(Beginning of The input)

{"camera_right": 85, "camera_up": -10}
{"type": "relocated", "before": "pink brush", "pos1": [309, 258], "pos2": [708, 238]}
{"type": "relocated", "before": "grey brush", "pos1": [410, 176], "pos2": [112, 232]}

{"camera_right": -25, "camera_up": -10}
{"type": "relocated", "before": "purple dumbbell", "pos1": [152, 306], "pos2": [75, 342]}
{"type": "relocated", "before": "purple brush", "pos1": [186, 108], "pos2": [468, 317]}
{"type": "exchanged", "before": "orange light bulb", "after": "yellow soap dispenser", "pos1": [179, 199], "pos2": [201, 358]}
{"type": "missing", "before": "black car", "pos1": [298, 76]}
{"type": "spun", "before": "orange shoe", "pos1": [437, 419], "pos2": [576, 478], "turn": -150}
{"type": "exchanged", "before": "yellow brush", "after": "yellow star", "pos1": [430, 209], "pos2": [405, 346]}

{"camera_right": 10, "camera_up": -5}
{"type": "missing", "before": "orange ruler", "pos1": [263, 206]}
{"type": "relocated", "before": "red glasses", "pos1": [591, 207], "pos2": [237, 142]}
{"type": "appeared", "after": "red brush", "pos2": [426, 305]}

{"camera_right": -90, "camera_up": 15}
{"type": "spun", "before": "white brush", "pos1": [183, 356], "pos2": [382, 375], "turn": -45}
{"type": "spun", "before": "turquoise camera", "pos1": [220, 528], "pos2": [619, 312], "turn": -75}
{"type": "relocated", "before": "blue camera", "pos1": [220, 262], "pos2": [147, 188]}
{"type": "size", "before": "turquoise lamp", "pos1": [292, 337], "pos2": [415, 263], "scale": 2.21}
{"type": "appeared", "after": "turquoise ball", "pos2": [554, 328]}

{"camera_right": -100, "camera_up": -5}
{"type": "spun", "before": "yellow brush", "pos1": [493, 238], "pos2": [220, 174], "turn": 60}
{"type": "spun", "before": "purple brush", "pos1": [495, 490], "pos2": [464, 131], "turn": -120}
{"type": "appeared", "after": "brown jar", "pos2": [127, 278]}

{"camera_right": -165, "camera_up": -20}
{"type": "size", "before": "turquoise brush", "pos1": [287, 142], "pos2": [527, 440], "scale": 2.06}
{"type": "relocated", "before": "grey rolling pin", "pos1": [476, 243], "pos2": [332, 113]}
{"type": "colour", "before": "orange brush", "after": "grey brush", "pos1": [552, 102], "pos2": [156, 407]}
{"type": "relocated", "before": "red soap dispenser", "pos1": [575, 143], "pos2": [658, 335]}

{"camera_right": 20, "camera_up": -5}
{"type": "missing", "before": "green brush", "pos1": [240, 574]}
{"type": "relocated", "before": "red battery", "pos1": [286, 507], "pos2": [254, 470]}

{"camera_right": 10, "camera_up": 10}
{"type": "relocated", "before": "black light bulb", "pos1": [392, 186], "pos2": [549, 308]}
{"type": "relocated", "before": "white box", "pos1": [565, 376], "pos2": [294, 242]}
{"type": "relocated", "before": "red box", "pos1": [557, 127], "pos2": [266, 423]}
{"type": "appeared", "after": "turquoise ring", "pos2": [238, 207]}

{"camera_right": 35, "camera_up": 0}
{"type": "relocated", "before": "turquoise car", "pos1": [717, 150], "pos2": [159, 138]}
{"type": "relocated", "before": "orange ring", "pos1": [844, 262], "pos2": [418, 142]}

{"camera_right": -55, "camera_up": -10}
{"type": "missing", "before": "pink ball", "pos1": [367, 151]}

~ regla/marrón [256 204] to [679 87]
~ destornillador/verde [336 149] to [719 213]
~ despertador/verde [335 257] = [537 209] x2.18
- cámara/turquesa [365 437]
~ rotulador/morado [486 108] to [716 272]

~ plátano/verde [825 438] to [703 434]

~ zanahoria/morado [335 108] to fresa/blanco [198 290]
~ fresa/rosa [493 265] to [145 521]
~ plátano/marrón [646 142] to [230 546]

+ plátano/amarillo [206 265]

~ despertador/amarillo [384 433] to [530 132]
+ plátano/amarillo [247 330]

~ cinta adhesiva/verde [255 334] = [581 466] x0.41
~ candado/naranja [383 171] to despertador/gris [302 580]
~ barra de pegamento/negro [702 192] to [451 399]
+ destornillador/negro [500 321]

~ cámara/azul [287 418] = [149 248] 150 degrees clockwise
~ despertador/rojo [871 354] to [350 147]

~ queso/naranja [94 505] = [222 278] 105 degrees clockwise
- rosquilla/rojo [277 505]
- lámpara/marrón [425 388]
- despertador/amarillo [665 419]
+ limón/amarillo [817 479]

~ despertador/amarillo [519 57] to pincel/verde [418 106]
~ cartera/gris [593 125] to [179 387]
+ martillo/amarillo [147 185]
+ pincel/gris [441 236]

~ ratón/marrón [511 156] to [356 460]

(End of The input)

Directions for this task ::
Retype every record above exactly as written.

Result of the task ::
{"camera_right": 85, "camera_up": -10}
{"type": "relocated", "before": "pink brush", "pos1": [309, 258], "pos2": [708, 238]}
{"type": "relocated", "before": "grey brush", "pos1": [410, 176], "pos2": [112, 232]}

{"camera_right": -25, "camera_up": -10}
{"type": "relocated", "before": "purple dumbbell", "pos1": [152, 306], "pos2": [75, 342]}
{"type": "relocated", "before": "purple brush", "pos1": [186, 108], "pos2": [468, 317]}
{"type": "exchanged", "before": "orange light bulb", "after": "yellow soap dispenser", "pos1": [179, 199], "pos2": [201, 358]}
{"type": "missing", "before": "black car", "pos1": [298, 76]}
{"type": "spun", "before": "orange shoe", "pos1": [437, 419], "pos2": [576, 478], "turn": -150}
{"type": "exchanged", "before": "yellow brush", "after": "yellow star", "pos1": [430, 209], "pos2": [405, 346]}

{"camera_right": 10, "camera_up": -5}
{"type": "missing", "before": "orange ruler", "pos1": [263, 206]}
{"type": "relocated", "before": "red glasses", "pos1": [591, 207], "pos2": [237, 142]}
{"type": "appeared", "after": "red brush", "pos2": [426, 305]}

{"camera_right": -90, "camera_up": 15}
{"type": "spun", "before": "white brush", "pos1": [183, 356], "pos2": [382, 375], "turn": -45}
{"type": "spun", "before": "turquoise camera", "pos1": [220, 528], "pos2": [619, 312], "turn": -75}
{"type": "relocated", "before": "blue camera", "pos1": [220, 262], "pos2": [147, 188]}
{"type": "size", "before": "turquoise lamp", "pos1": [292, 337], "pos2": [415, 263], "scale": 2.21}
{"type": "appeared", "after": "turquoise ball", "pos2": [554, 328]}

{"camera_right": -100, "camera_up": -5}
{"type": "spun", "before": "yellow brush", "pos1": [493, 238], "pos2": [220, 174], "turn": 60}
{"type": "spun", "before": "purple brush", "pos1": [495, 490], "pos2": [464, 131], "turn": -120}
{"type": "appeared", "after": "brown jar", "pos2": [127, 278]}

{"camera_right": -165, "camera_up": -20}
{"type": "size", "before": "turquoise brush", "pos1": [287, 142], "pos2": [527, 440], "scale": 2.06}
{"type": "relocated", "before": "grey rolling pin", "pos1": [476, 243], "pos2": [332, 113]}
{"type": "colour", "before": "orange brush", "after": "grey brush", "pos1": [552, 102], "pos2": [156, 407]}
{"type": "relocated", "before": "red soap dispenser", "pos1": [575, 143], "pos2": [658, 335]}

{"camera_right": 20, "camera_up": -5}
{"type": "missing", "before": "green brush", "pos1": [240, 574]}
{"type": "relocated", "before": "red battery", "pos1": [286, 507], "pos2": [254, 470]}

{"camera_right": 10, "camera_up": 10}
{"type": "relocated", "before": "black light bulb", "pos1": [392, 186], "pos2": [549, 308]}
{"type": "relocated", "before": "white box", "pos1": [565, 376], "pos2": [294, 242]}
{"type": "relocated", "before": "red box", "pos1": [557, 127], "pos2": [266, 423]}
{"type": "appeared", "after": "turquoise ring", "pos2": [238, 207]}

{"camera_right": 35, "camera_up": 0}
{"type": "relocated", "before": "turquoise car", "pos1": [717, 150], "pos2": [159, 138]}
{"type": "relocated", "before": "orange ring", "pos1": [844, 262], "pos2": [418, 142]}

{"camera_right": -55, "camera_up": -10}
{"type": "missing", "before": "pink ball", "pos1": [367, 151]}

~ regla/marrón [256 204] to [679 87]
~ destornillador/verde [336 149] to [719 213]
~ despertador/verde [335 257] = [537 209] x2.18
- cámara/turquesa [365 437]
~ rotulador/morado [486 108] to [716 272]

~ plátano/verde [825 438] to [703 434]

~ zanahoria/morado [335 108] to fresa/blanco [198 290]
~ fresa/rosa [493 265] to [145 521]
~ plátano/marrón [646 142] to [230 546]

+ plátano/amarillo [206 265]

~ despertador/amarillo [384 433] to [530 132]
+ plátano/amarillo [247 330]

~ cinta adhesiva/verde [255 334] = [581 466] x0.41
~ candado/naranja [383 171] to despertador/gris [302 580]
~ barra de pegamento/negro [702 192] to [451 399]
+ destornillador/negro [500 321]

~ cámara/azul [287 418] = [149 248] 150 degrees clockwise
~ despertador/rojo [871 354] to [350 147]

~ queso/naranja [94 505] = [222 278] 105 degrees clockwise
- rosquilla/rojo [277 505]
- lámpara/marrón [425 388]
- despertador/amarillo [665 419]
+ limón/amarillo [817 479]

~ despertador/amarillo [519 57] to pincel/verde [418 106]
~ cartera/gris [593 125] to [179 387]
+ martillo/amarillo [147 185]
+ pincel/gris [441 236]

~ ratón/marrón [511 156] to [356 460]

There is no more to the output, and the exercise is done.